Object state comparisons:

^^^^^^^^

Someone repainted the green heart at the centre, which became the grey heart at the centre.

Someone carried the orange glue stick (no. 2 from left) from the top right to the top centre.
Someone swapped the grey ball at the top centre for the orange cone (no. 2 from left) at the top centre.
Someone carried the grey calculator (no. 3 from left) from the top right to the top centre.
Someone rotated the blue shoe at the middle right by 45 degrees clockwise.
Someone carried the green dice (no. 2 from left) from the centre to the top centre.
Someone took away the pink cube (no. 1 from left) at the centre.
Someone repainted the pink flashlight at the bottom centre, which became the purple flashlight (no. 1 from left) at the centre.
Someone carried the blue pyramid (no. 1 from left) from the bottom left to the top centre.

^^^^^^^^

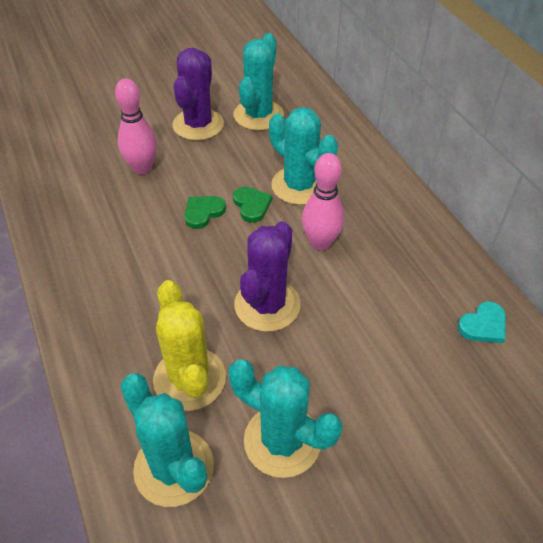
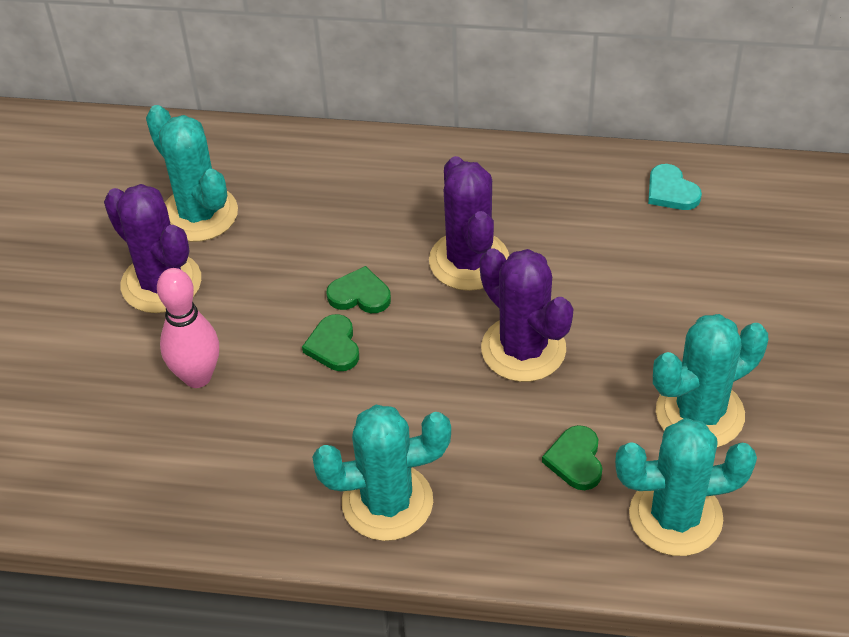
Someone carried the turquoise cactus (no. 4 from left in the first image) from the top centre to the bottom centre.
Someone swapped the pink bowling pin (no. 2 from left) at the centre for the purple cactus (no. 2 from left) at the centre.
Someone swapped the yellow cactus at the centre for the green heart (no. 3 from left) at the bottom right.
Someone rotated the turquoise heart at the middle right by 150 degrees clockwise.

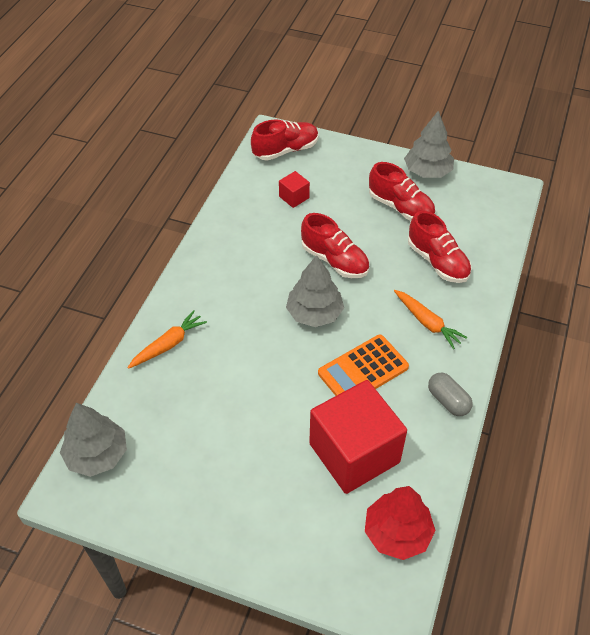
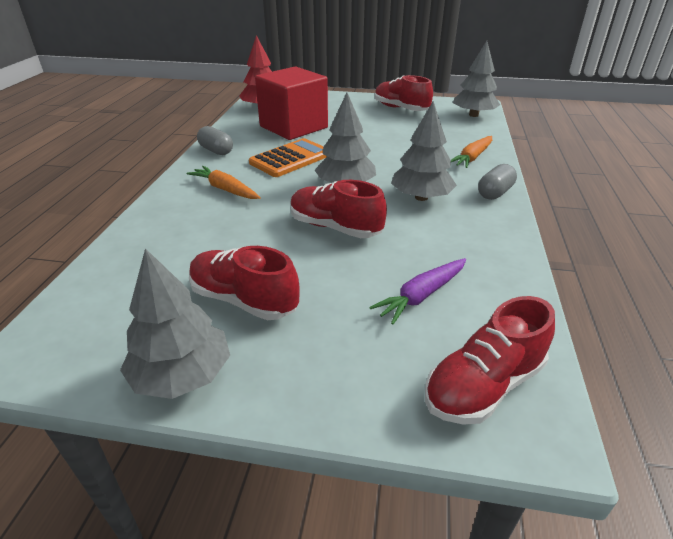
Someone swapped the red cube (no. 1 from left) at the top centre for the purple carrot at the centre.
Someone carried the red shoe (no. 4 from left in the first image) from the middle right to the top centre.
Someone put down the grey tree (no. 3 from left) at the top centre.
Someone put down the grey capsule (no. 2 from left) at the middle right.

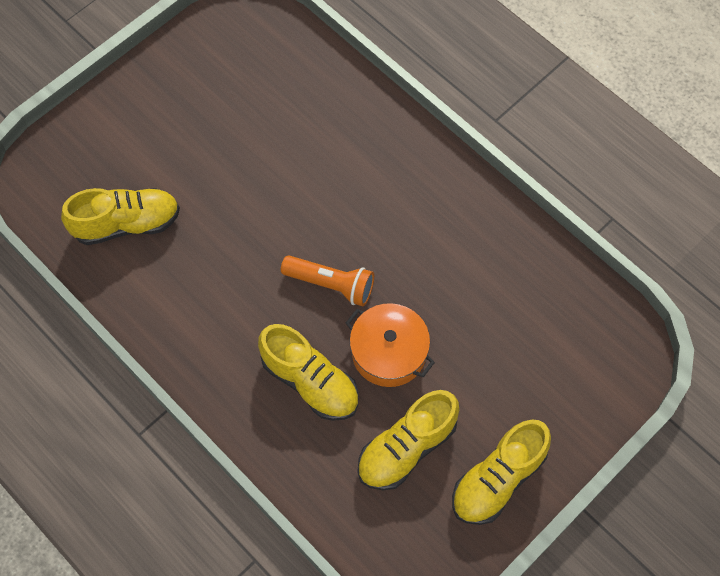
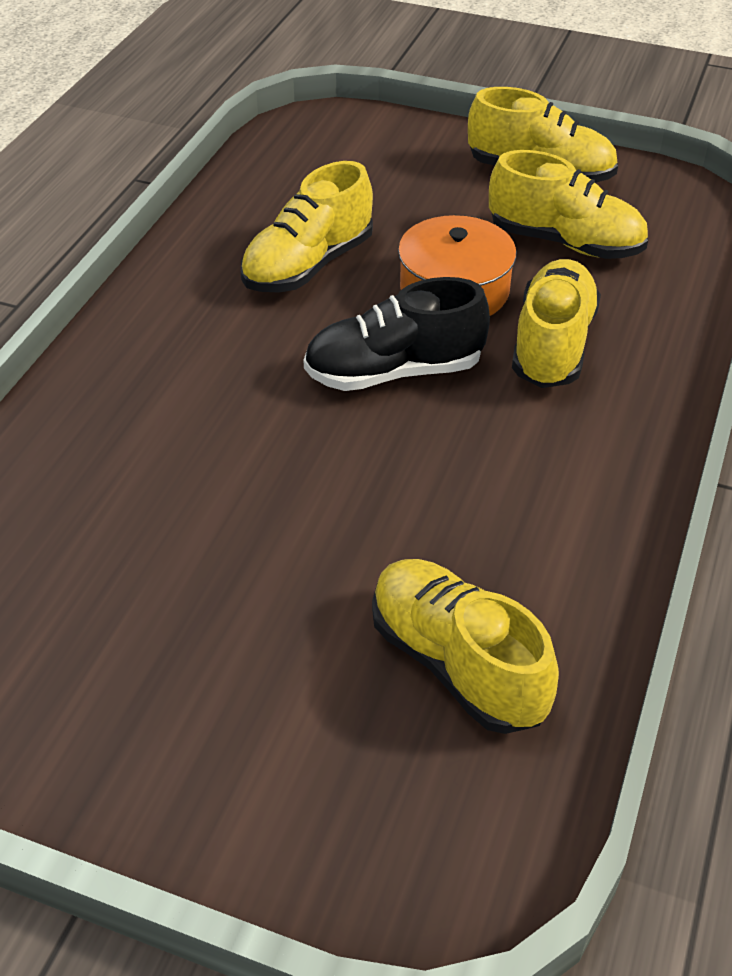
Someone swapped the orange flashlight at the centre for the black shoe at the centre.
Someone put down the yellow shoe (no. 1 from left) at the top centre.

^^^^^^^^

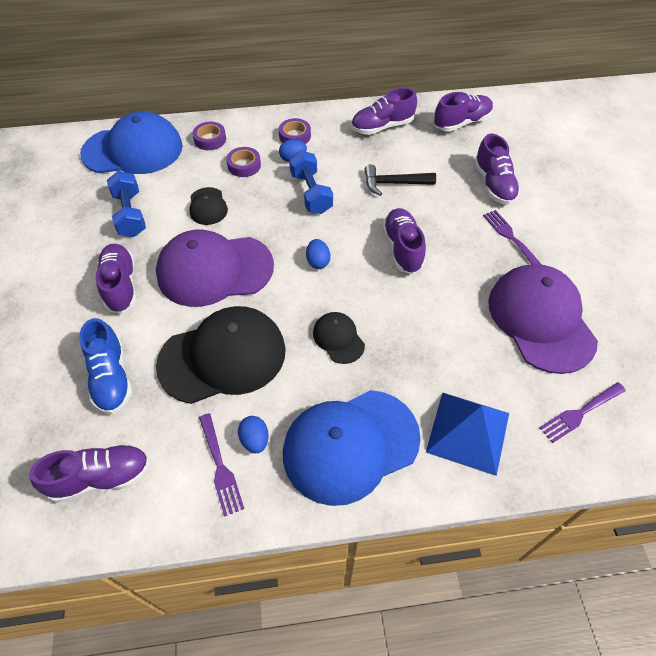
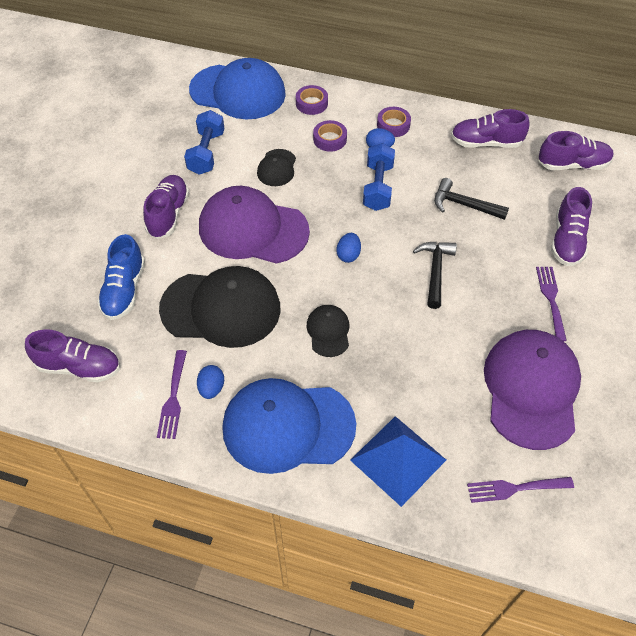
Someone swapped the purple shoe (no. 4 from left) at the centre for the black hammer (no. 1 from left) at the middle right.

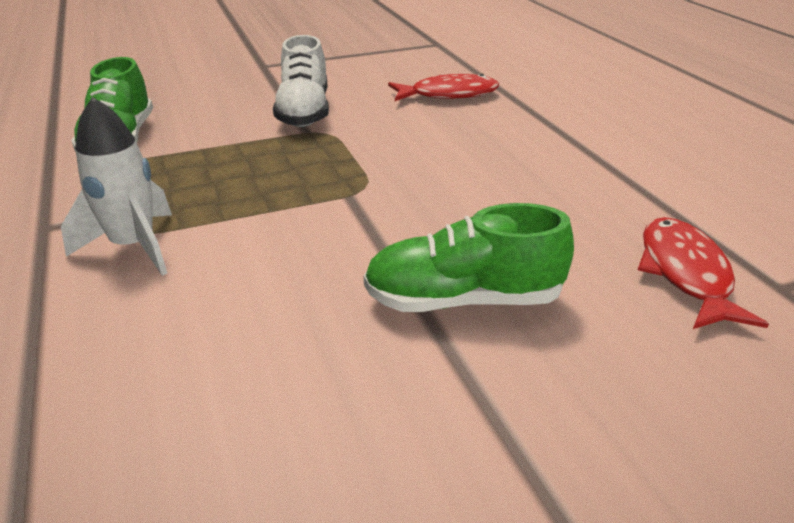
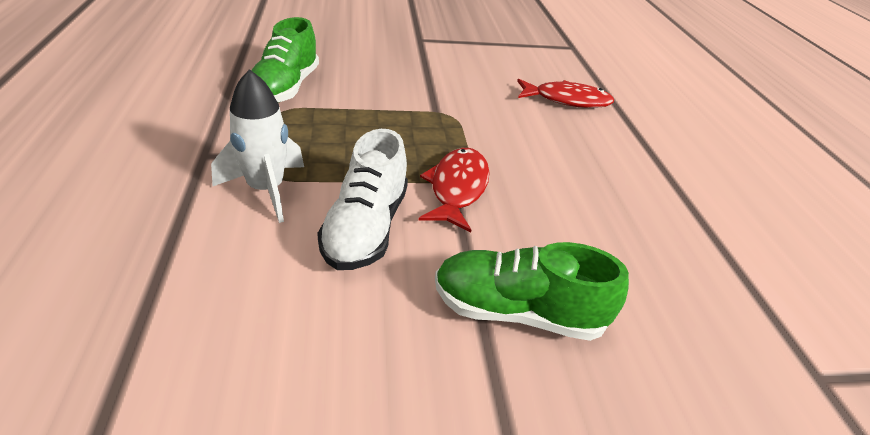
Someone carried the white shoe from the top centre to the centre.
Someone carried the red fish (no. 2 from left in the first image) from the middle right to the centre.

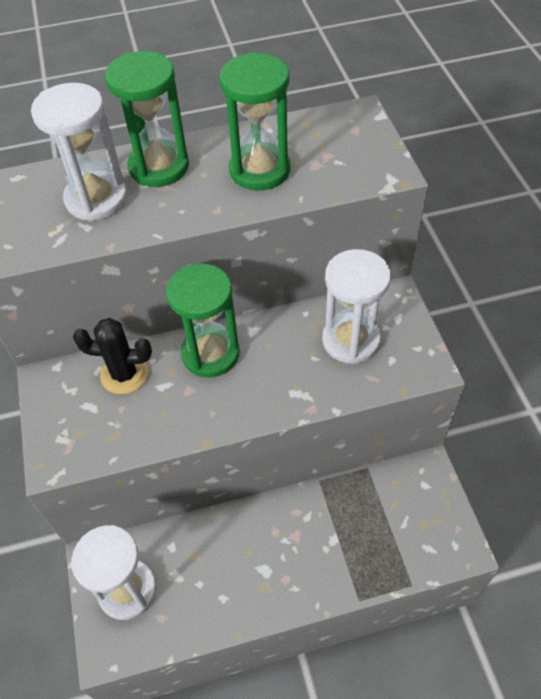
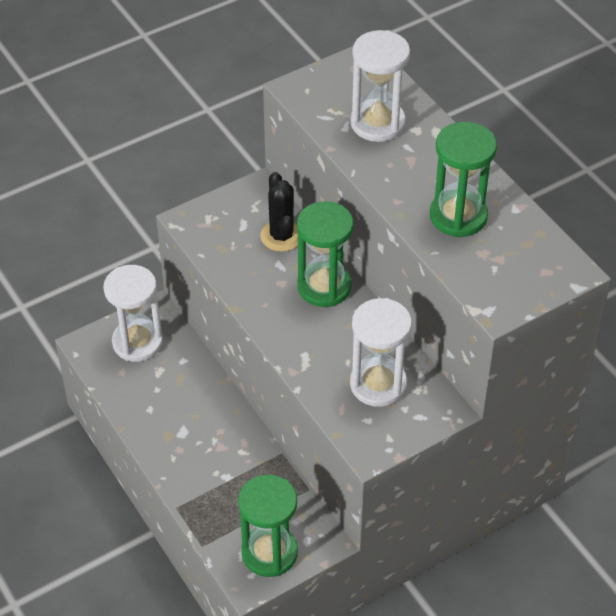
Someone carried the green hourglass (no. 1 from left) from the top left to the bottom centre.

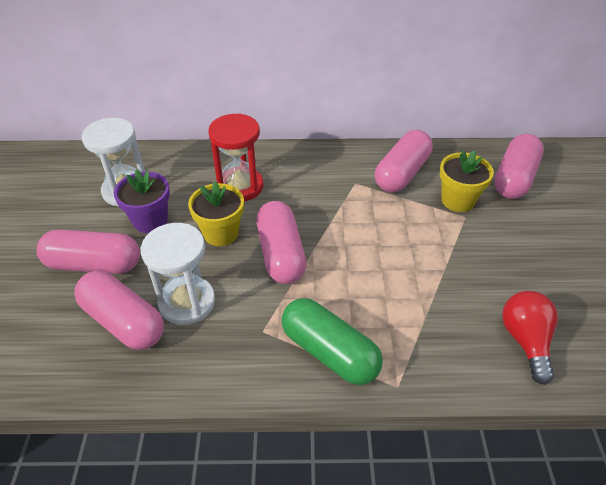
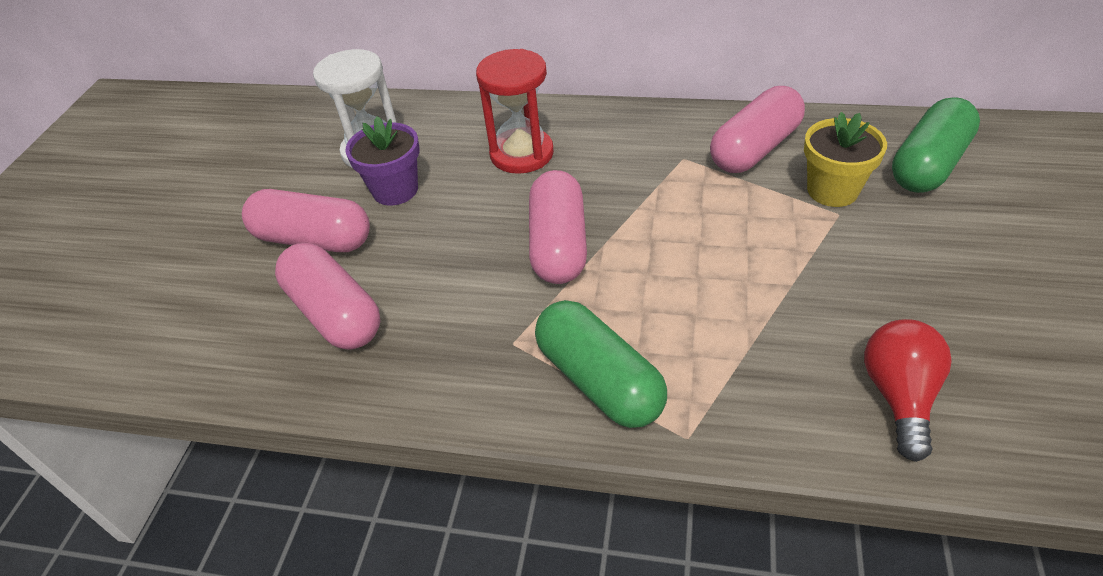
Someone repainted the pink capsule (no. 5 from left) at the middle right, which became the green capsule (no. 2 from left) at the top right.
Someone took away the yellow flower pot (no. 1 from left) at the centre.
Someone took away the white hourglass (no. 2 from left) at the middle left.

^^^^^^^^

_Task_
The answer must be every line of the records that contains the word "flashlight".

_Final answer_
Someone repainted the pink flashlight at the bottom centre, which became the purple flashlight (no. 1 from left) at the centre.
Someone swapped the orange flashlight at the centre for the black shoe at the centre.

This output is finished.